┌────────

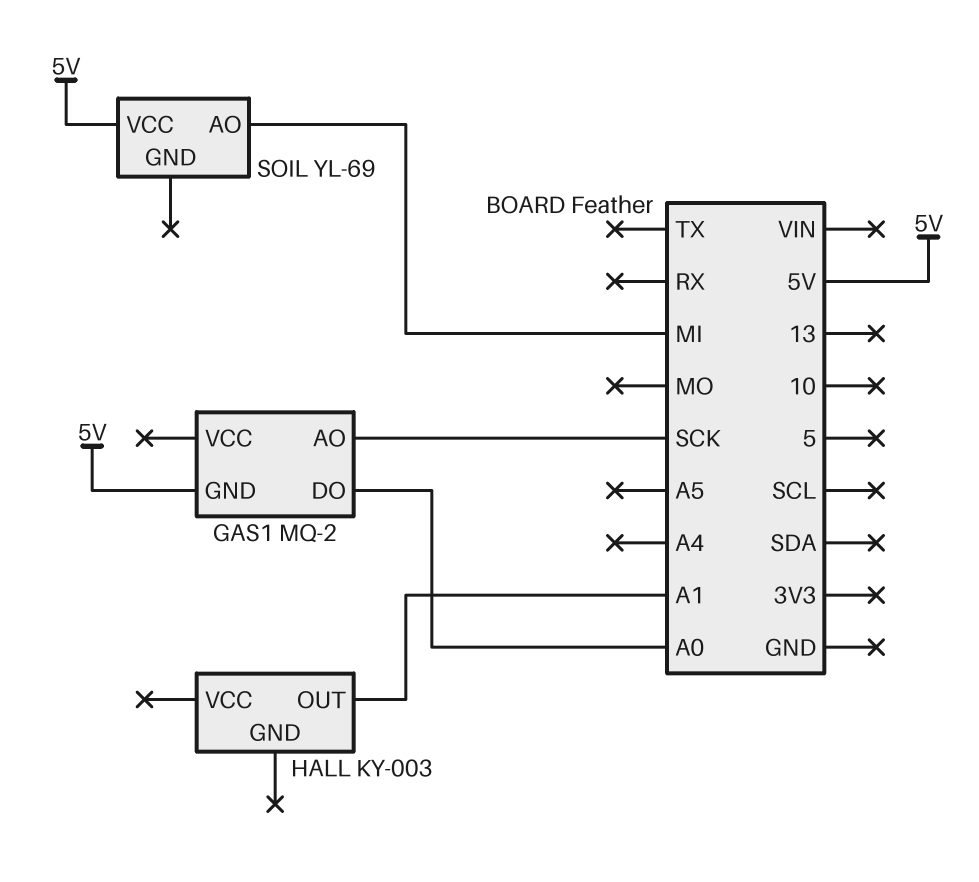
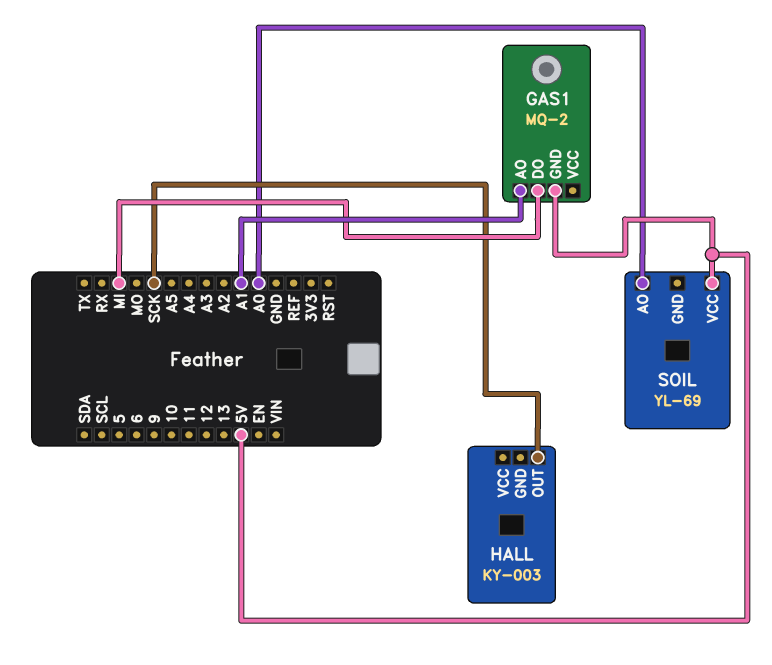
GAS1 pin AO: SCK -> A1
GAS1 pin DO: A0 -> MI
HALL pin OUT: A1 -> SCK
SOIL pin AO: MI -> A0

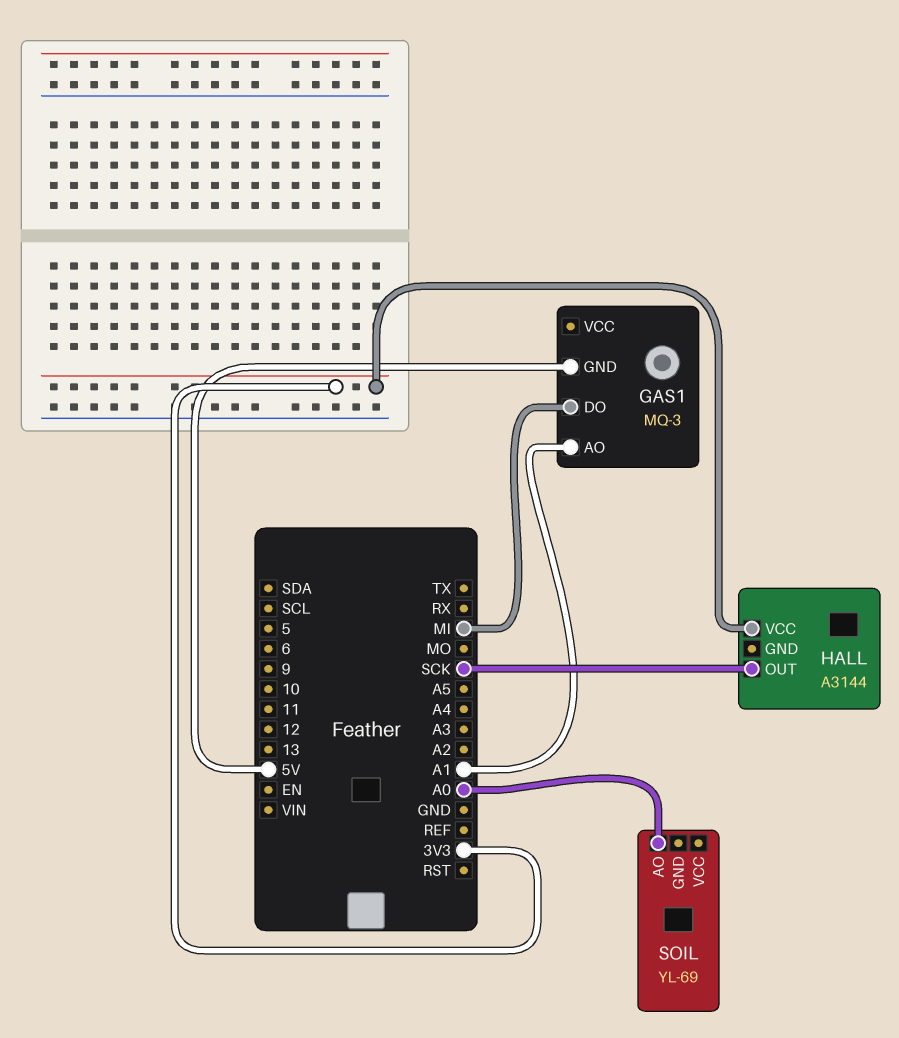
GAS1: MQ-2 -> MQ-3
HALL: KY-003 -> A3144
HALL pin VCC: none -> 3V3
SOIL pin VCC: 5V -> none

└────────
┌────────

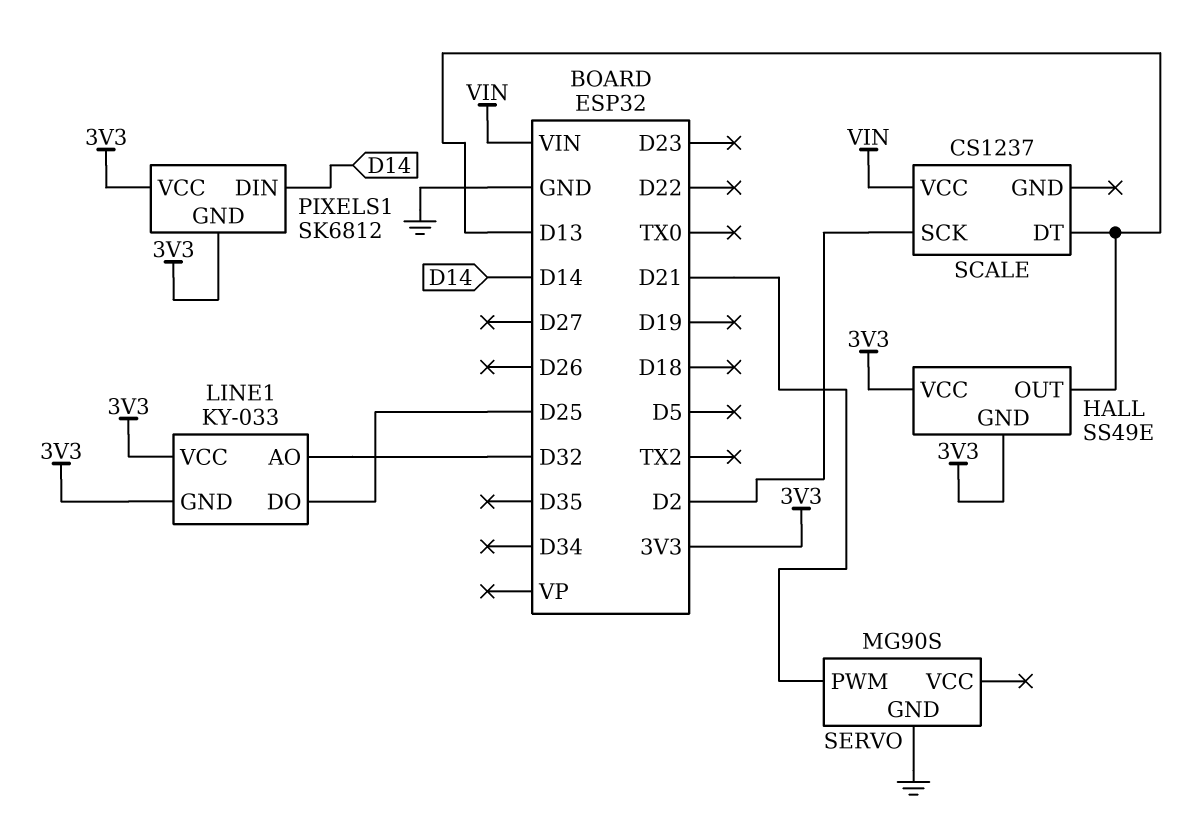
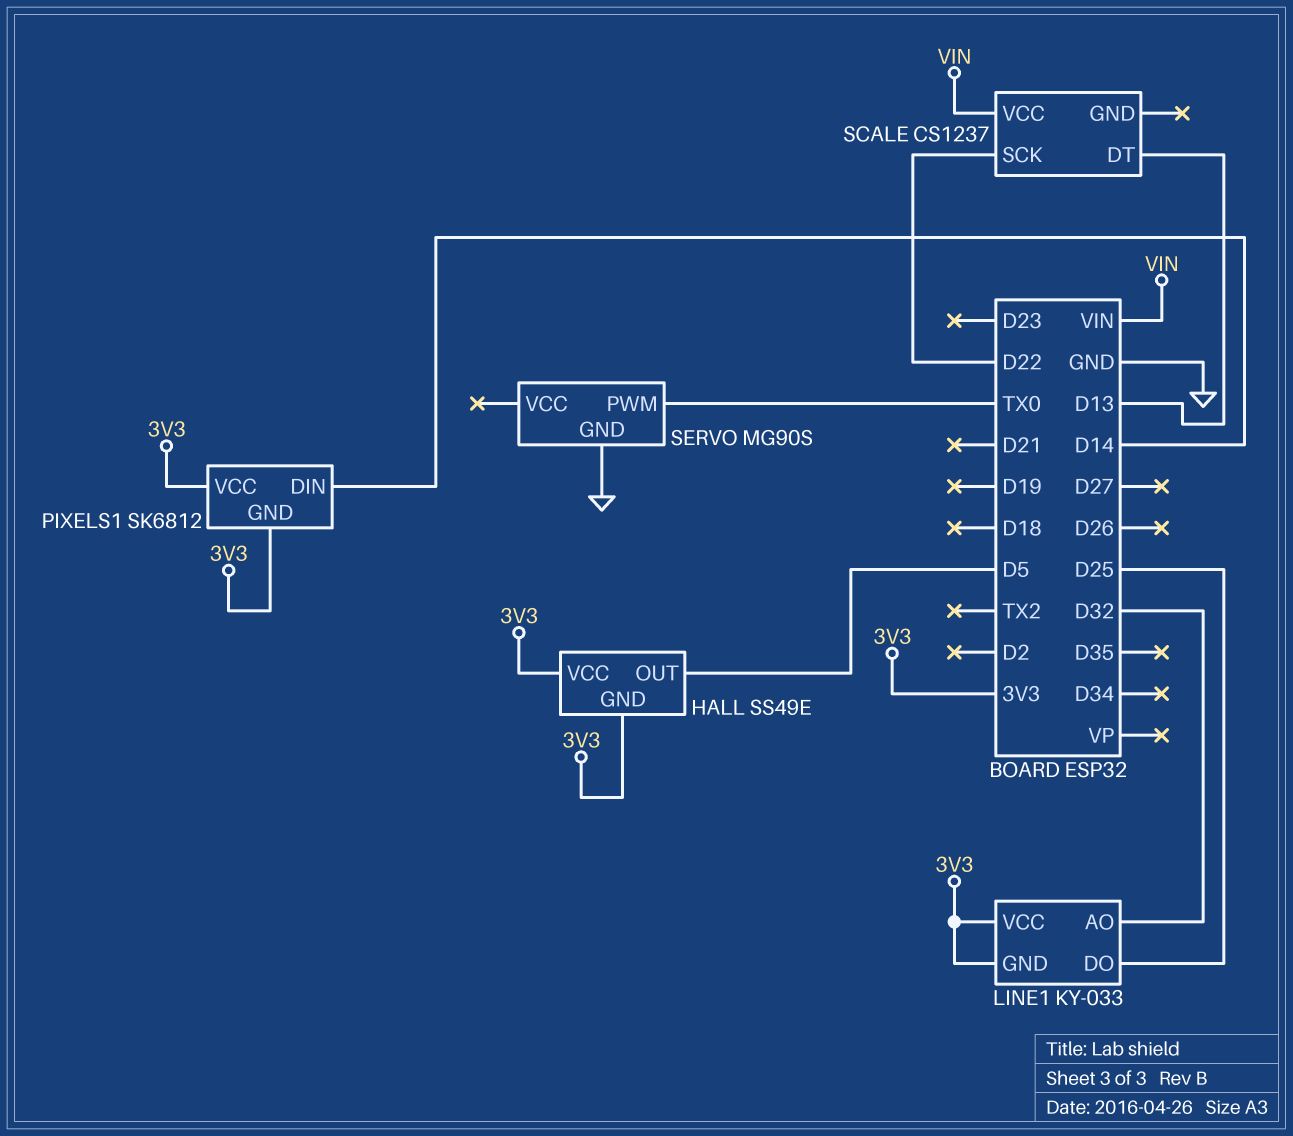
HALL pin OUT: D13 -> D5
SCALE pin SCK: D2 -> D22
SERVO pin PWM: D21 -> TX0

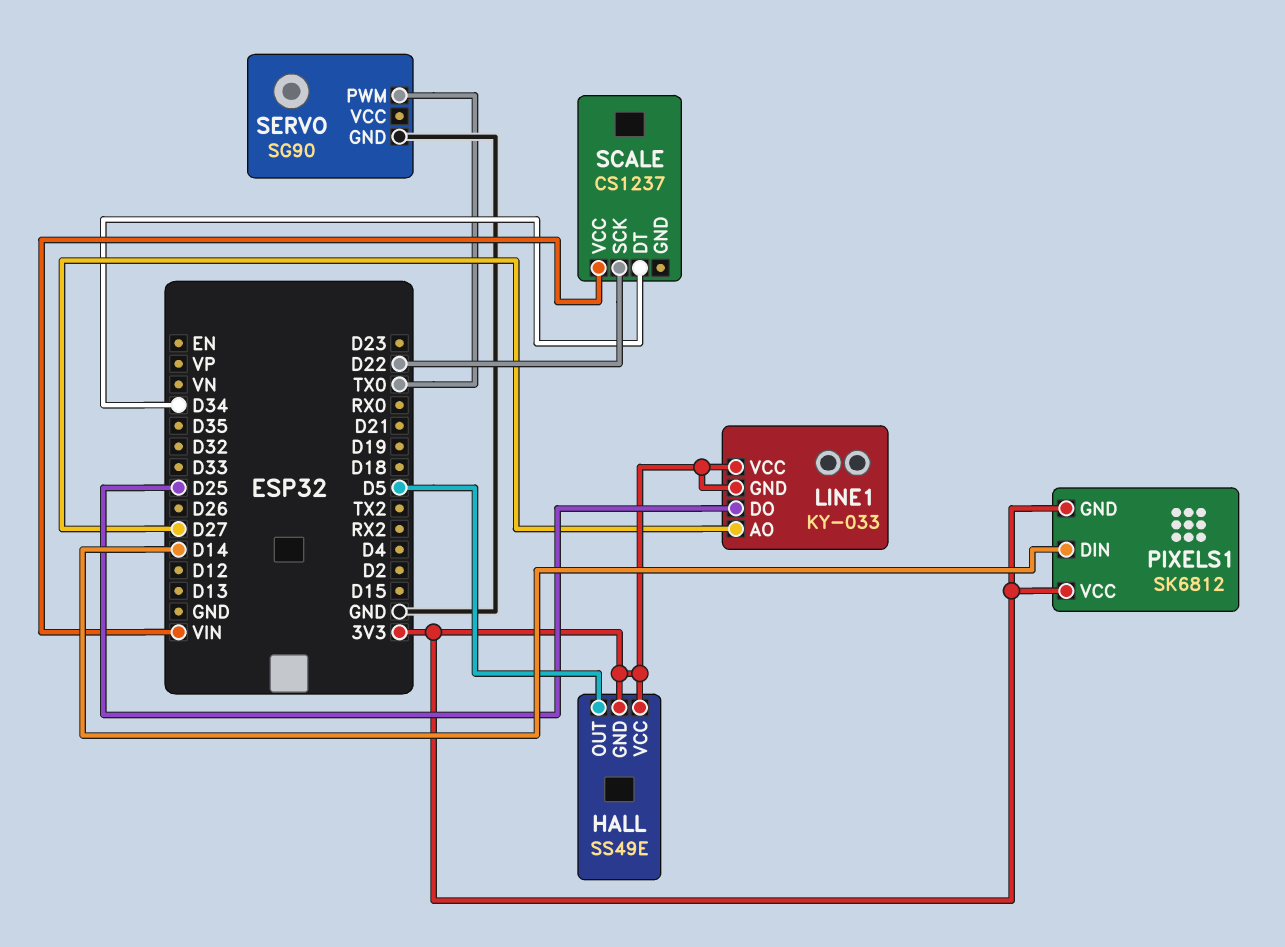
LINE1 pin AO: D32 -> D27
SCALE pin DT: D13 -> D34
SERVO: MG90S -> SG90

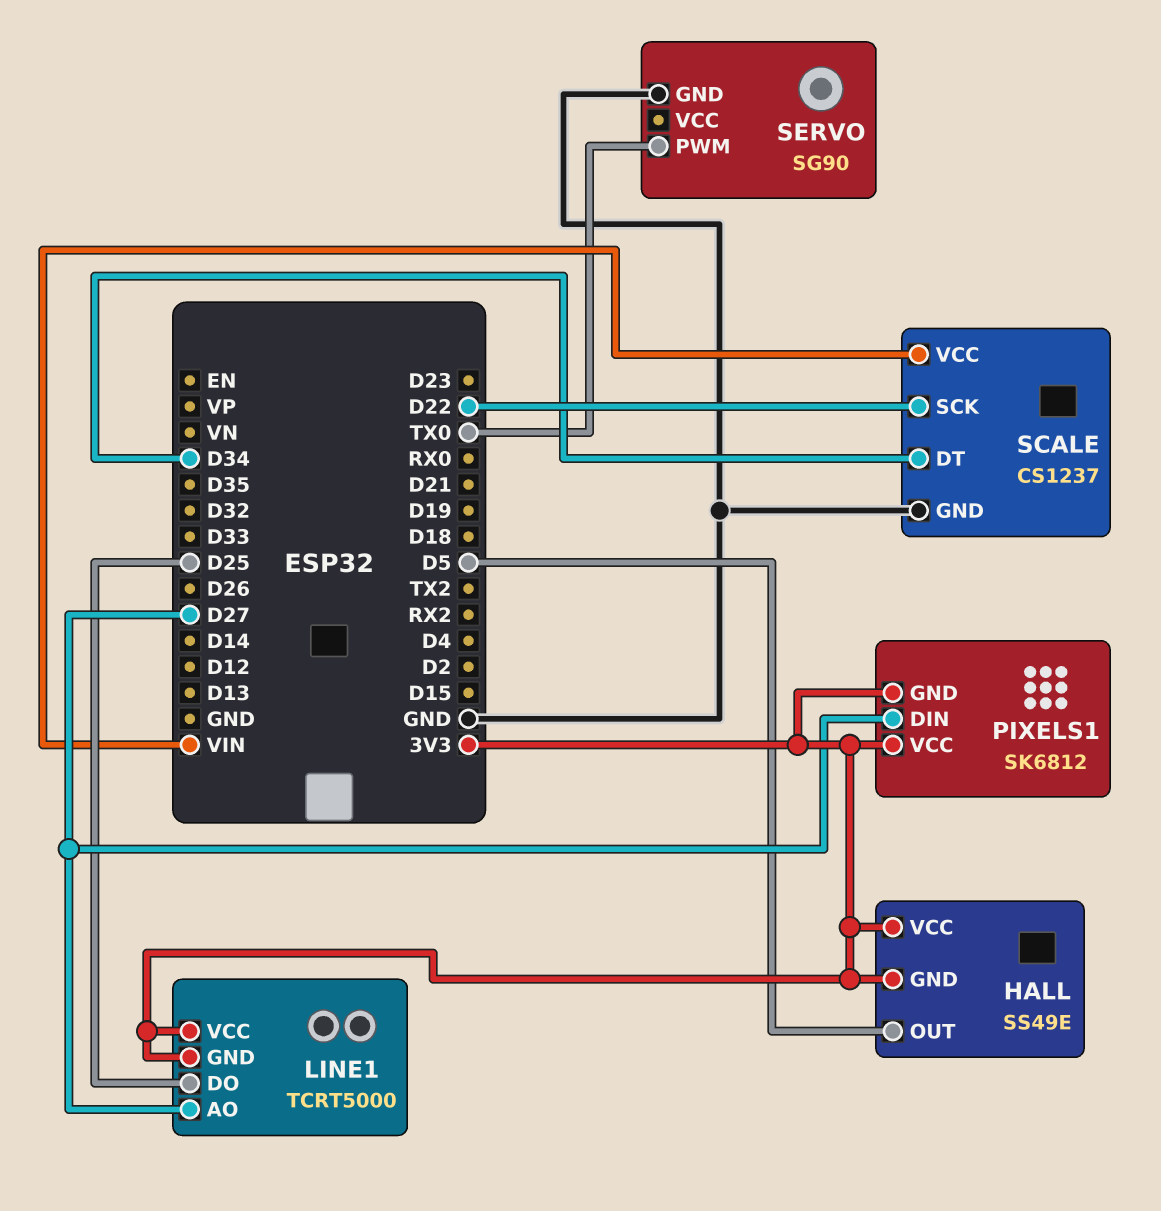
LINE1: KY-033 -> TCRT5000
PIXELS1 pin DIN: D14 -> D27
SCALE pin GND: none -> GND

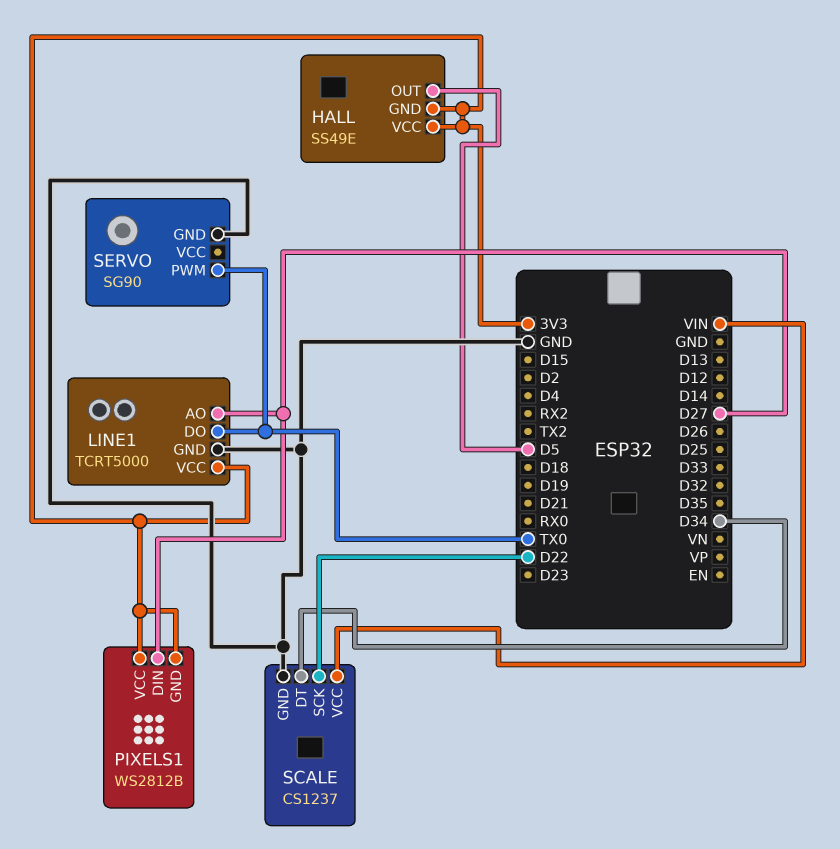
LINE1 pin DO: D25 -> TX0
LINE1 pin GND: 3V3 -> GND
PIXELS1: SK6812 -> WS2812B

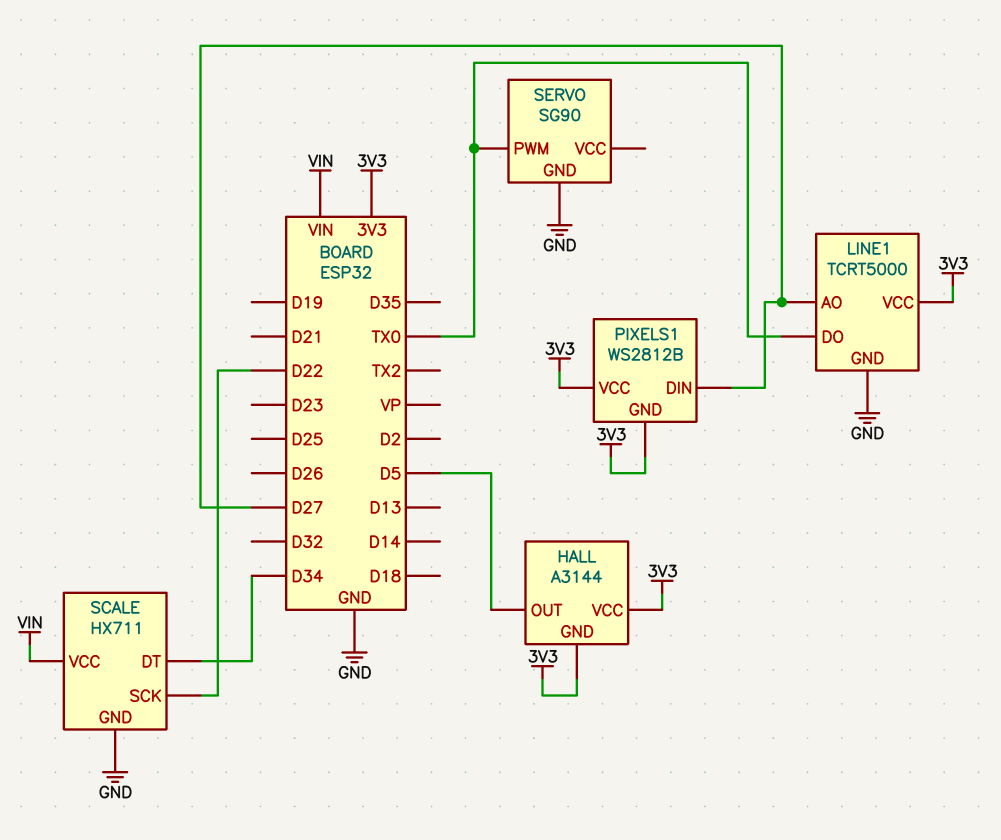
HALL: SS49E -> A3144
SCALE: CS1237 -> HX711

└────────

• [Work instructions]: Look above for the line with "LINE1 pin AO: D32 -> D27" and the line with "SCALE: CS1237 -> HX711"; set down those two lines and all lines between them exactly, without pictures and without anything else.

• [Reply]:
LINE1 pin AO: D32 -> D27
SCALE pin DT: D13 -> D34
SERVO: MG90S -> SG90

LINE1: KY-033 -> TCRT5000
PIXELS1 pin DIN: D14 -> D27
SCALE pin GND: none -> GND

LINE1 pin DO: D25 -> TX0
LINE1 pin GND: 3V3 -> GND
PIXELS1: SK6812 -> WS2812B

HALL: SS49E -> A3144
SCALE: CS1237 -> HX711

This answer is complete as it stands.